→ Given records:

● ● ● ● ●

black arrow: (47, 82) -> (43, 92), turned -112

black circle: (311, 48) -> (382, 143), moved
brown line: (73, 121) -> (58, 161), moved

● ● ● ● ●

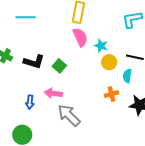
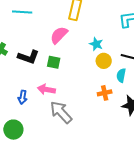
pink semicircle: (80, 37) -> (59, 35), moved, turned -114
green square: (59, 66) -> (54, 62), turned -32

● ● ● ● ●

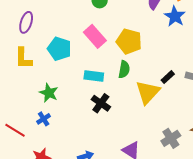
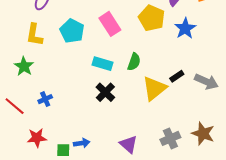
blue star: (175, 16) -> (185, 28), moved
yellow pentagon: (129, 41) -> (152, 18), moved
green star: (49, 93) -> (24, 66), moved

● ● ● ● ●

→ Task directions:
Look above for the line with "pink semicircle: (80, 37)" and the line with "green square: (59, 66)". Retype those two lines and every line between them exactly, adding nothing.

→ Answer to the exercise:
pink semicircle: (80, 37) -> (59, 35), moved, turned -114
green square: (59, 66) -> (54, 62), turned -32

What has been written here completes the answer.